Available data
========================================

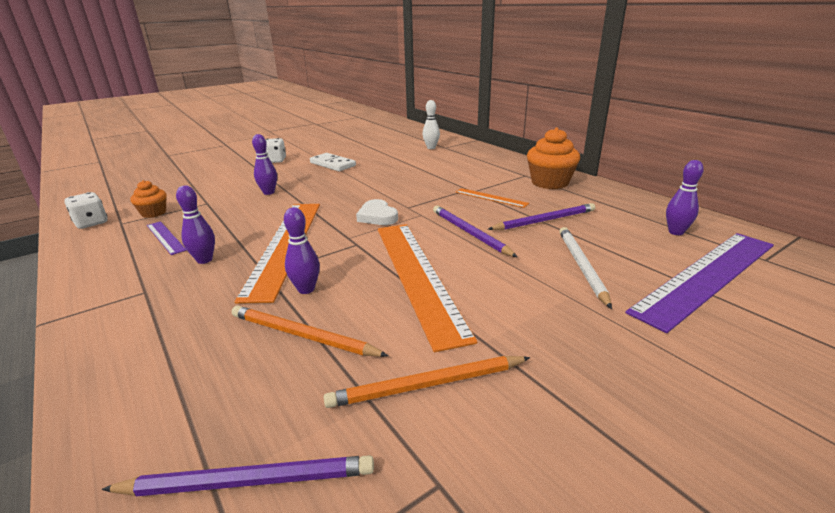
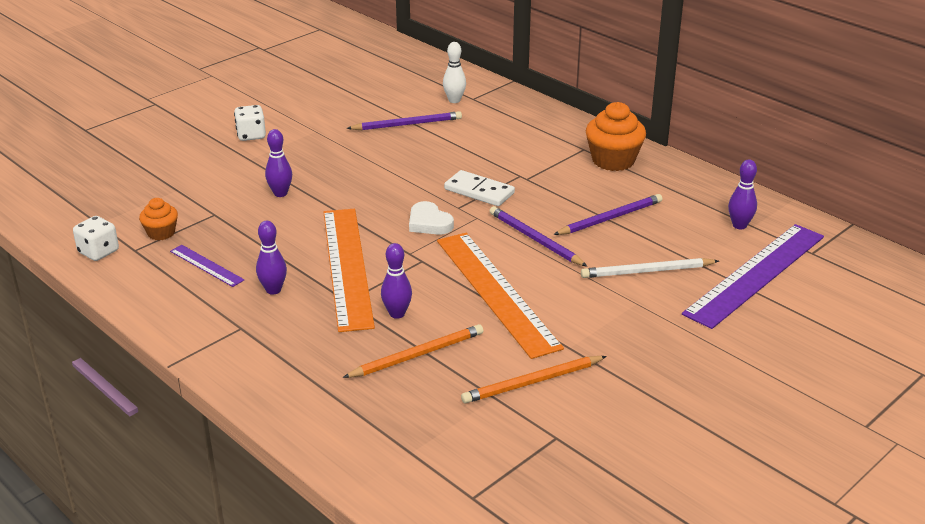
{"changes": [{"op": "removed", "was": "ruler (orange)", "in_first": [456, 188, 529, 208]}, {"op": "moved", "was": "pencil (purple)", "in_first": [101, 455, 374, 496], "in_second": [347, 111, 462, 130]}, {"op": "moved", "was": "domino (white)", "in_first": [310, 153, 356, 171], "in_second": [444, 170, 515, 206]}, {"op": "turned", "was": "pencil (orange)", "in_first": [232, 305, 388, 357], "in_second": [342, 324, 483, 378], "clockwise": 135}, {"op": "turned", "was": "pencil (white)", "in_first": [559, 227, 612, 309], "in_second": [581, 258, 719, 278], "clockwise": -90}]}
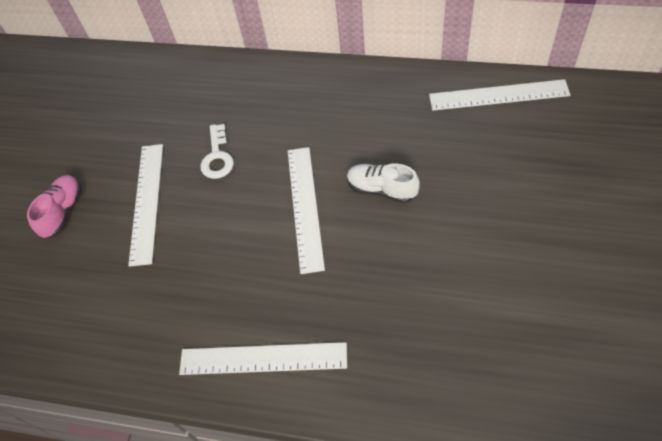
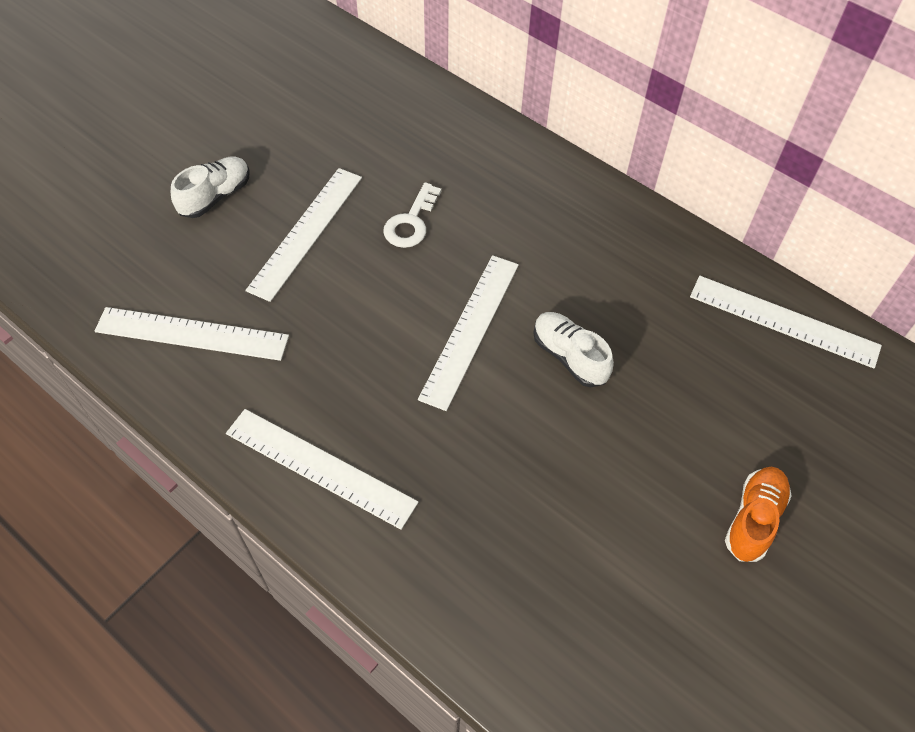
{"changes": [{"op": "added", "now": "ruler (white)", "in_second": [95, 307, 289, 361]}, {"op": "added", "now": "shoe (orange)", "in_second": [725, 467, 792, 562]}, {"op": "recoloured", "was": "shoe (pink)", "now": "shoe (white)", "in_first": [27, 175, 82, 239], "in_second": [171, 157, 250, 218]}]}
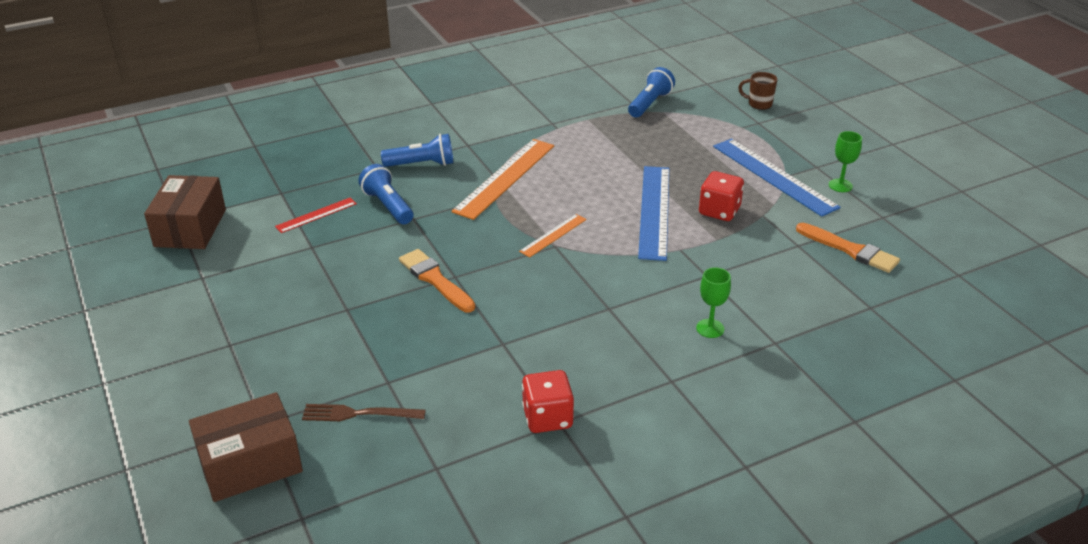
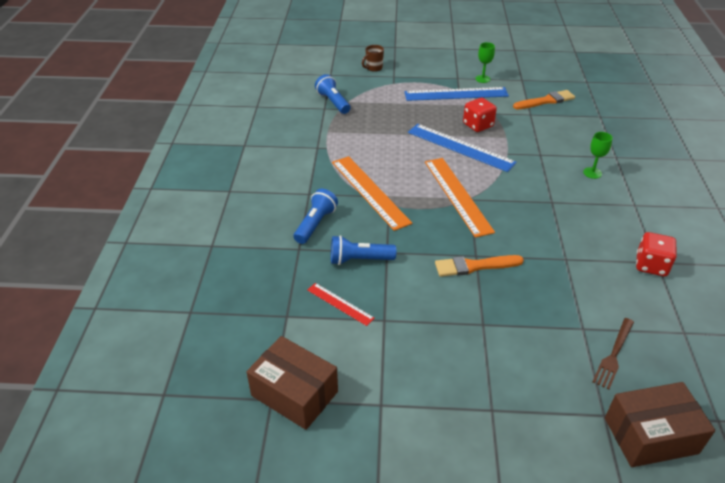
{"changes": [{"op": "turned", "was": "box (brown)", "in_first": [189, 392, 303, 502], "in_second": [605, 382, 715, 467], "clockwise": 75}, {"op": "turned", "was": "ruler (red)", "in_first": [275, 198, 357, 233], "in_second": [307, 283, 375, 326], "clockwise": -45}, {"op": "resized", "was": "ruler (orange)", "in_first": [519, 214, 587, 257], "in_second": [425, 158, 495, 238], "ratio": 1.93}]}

========================================

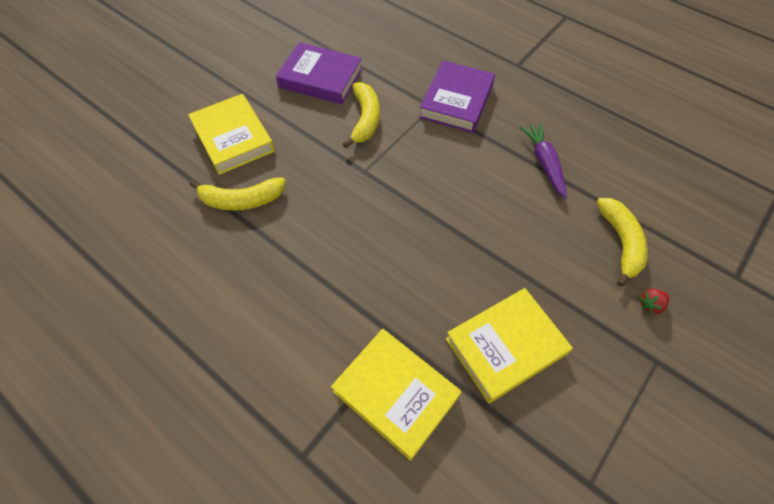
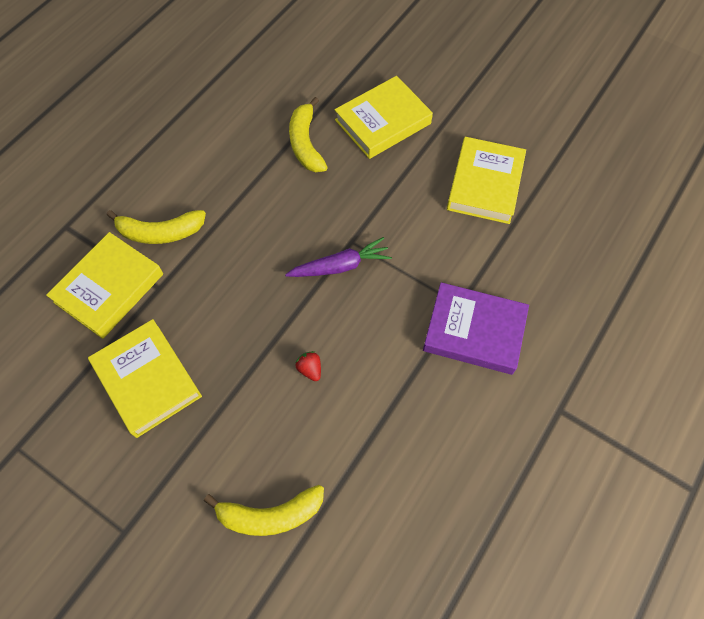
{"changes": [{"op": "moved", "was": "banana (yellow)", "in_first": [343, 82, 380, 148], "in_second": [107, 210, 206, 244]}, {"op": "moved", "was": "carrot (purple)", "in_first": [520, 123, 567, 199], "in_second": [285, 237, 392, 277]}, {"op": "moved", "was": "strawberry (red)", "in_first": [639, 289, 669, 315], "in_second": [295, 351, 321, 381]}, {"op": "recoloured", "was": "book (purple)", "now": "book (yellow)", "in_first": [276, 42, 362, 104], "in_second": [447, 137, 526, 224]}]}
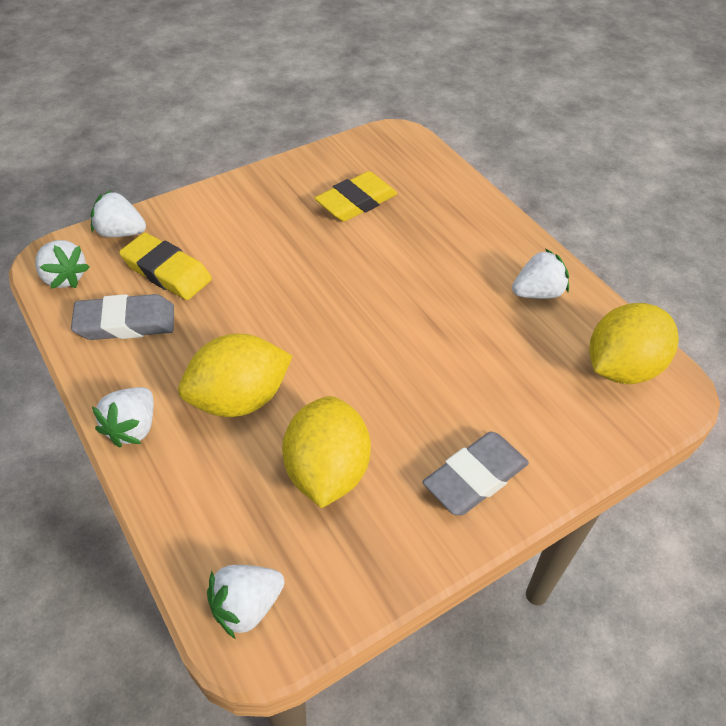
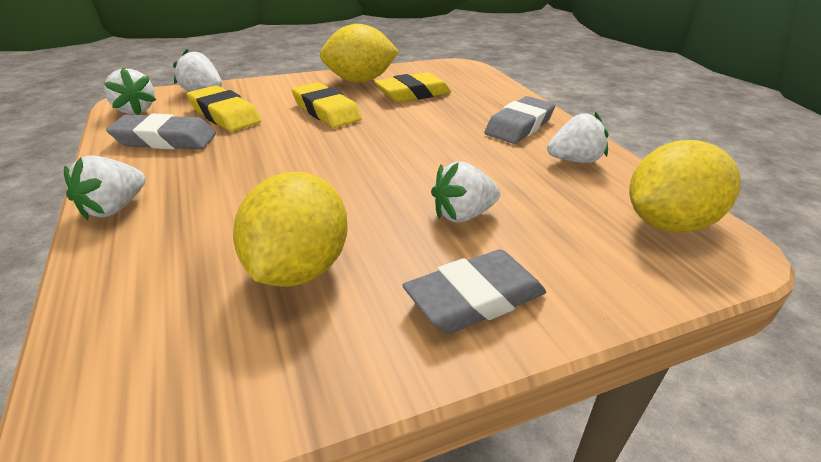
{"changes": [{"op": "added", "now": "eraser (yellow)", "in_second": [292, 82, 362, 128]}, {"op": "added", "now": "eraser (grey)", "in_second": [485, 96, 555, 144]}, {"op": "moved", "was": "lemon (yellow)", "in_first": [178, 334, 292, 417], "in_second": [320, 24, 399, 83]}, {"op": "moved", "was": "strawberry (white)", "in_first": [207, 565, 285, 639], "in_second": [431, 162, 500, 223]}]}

========================================

Exercise details
Report every line of the data in which "recoloured" appears.

Exercise output
{"changes": [{"op": "added", "now": "ruler (white)", "in_second": [95, 307, 289, 361]}, {"op": "added", "now": "shoe (orange)", "in_second": [725, 467, 792, 562]}, {"op": "recoloured", "was": "shoe (pink)", "now": "shoe (white)", "in_first": [27, 175, 82, 239], "in_second": [171, 157, 250, 218]}]}
{"changes": [{"op": "moved", "was": "banana (yellow)", "in_first": [343, 82, 380, 148], "in_second": [107, 210, 206, 244]}, {"op": "moved", "was": "carrot (purple)", "in_first": [520, 123, 567, 199], "in_second": [285, 237, 392, 277]}, {"op": "moved", "was": "strawberry (red)", "in_first": [639, 289, 669, 315], "in_second": [295, 351, 321, 381]}, {"op": "recoloured", "was": "book (purple)", "now": "book (yellow)", "in_first": [276, 42, 362, 104], "in_second": [447, 137, 526, 224]}]}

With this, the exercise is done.